▶ _What is needed_
Pictures are to be omitted, and every entry below is to be restated exactly.

"""

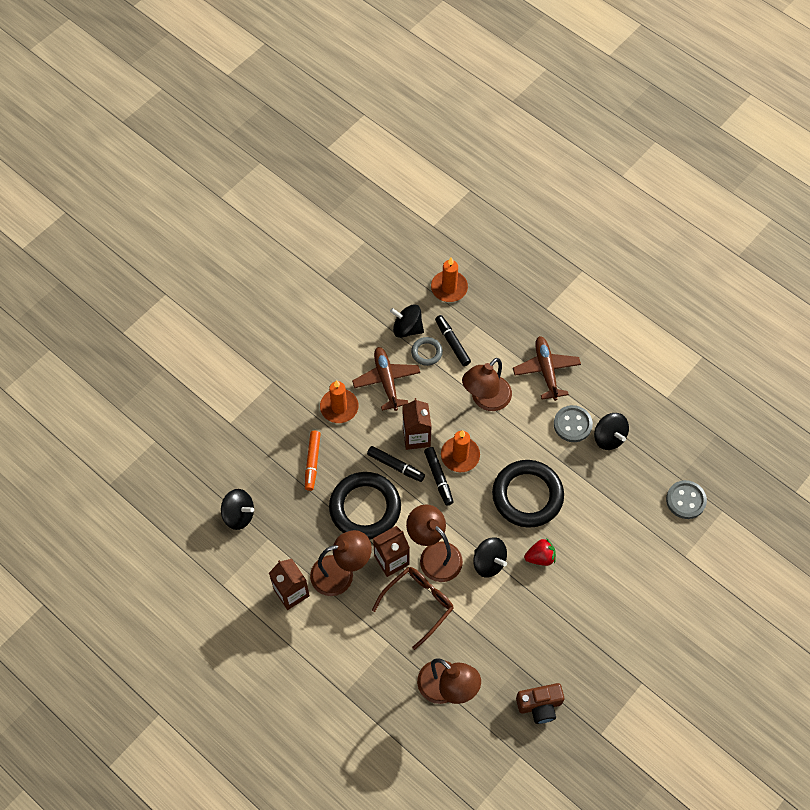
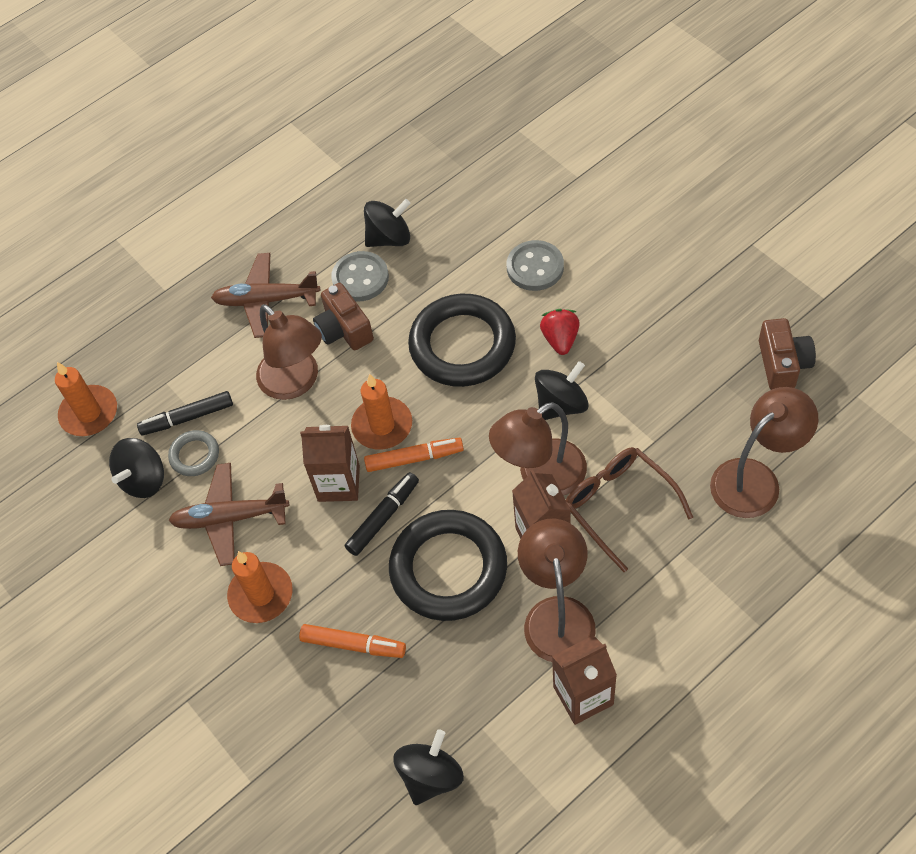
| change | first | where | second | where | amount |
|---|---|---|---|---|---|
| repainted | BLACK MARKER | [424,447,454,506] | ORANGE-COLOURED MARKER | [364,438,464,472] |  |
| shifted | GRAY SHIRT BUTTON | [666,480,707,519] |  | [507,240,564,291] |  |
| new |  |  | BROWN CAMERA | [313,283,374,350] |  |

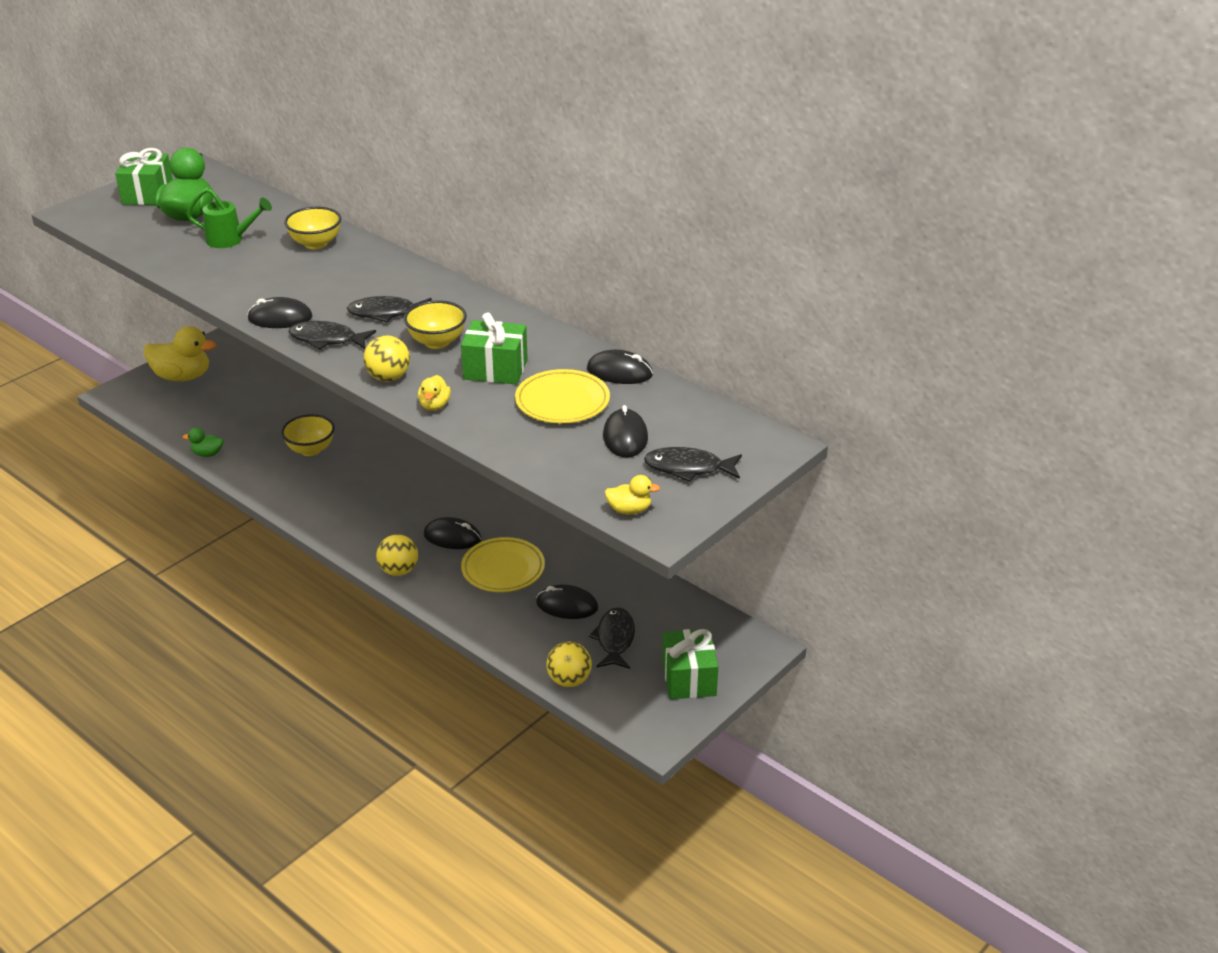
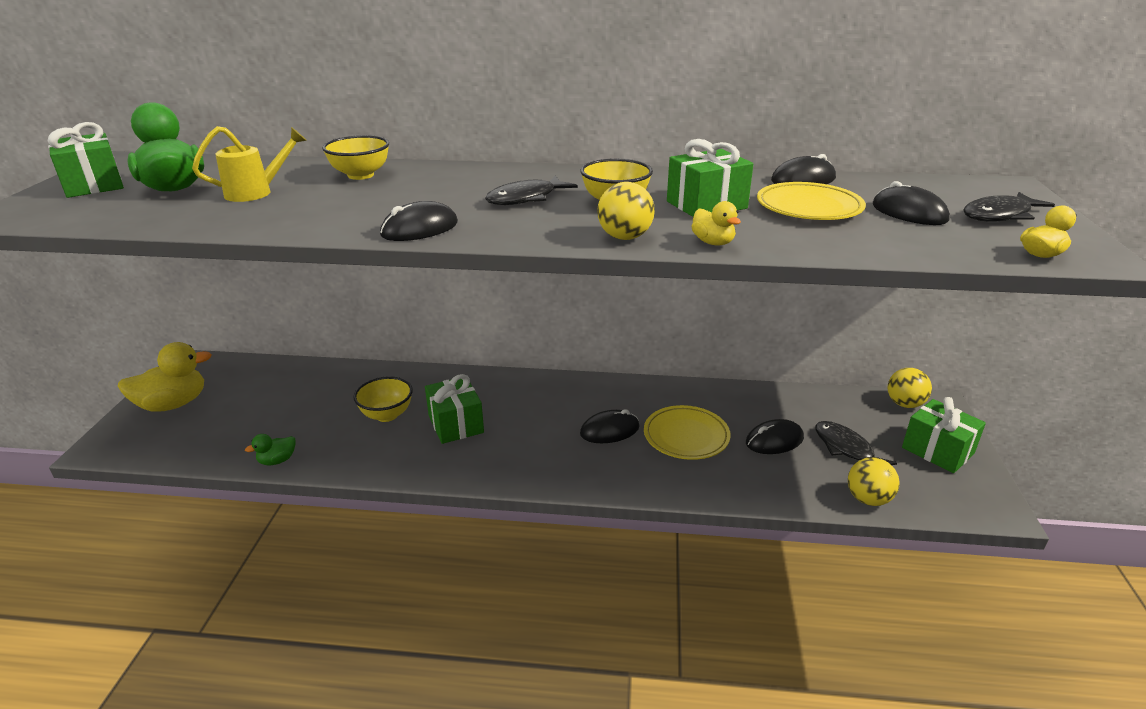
| change | first | where | second | where | amount |
|---|---|---|---|---|---|
| repainted | EMERALD SPRINKLING CAN | [186,188,272,248] | GOLDEN SPRINKLING CAN | [192,126,307,202] |  |
| gone | BLACK FISH | [289,321,376,350] |  |  |  |
| shifted | GOLDEN BALL | [376,534,418,576] |  | [888,368,932,408] |  |
| new |  |  | EMERALD GIFT | [425,374,484,444] |  |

"""

▶ _Answer box_
| change | first | where | second | where | amount |
|---|---|---|---|---|---|
| repainted | BLACK MARKER | [424,447,454,506] | ORANGE-COLOURED MARKER | [364,438,464,472] |  |
| shifted | GRAY SHIRT BUTTON | [666,480,707,519] |  | [507,240,564,291] |  |
| new |  |  | BROWN CAMERA | [313,283,374,350] |  |

| change | first | where | second | where | amount |
|---|---|---|---|---|---|
| repainted | EMERALD SPRINKLING CAN | [186,188,272,248] | GOLDEN SPRINKLING CAN | [192,126,307,202] |  |
| gone | BLACK FISH | [289,321,376,350] |  |  |  |
| shifted | GOLDEN BALL | [376,534,418,576] |  | [888,368,932,408] |  |
| new |  |  | EMERALD GIFT | [425,374,484,444] |  |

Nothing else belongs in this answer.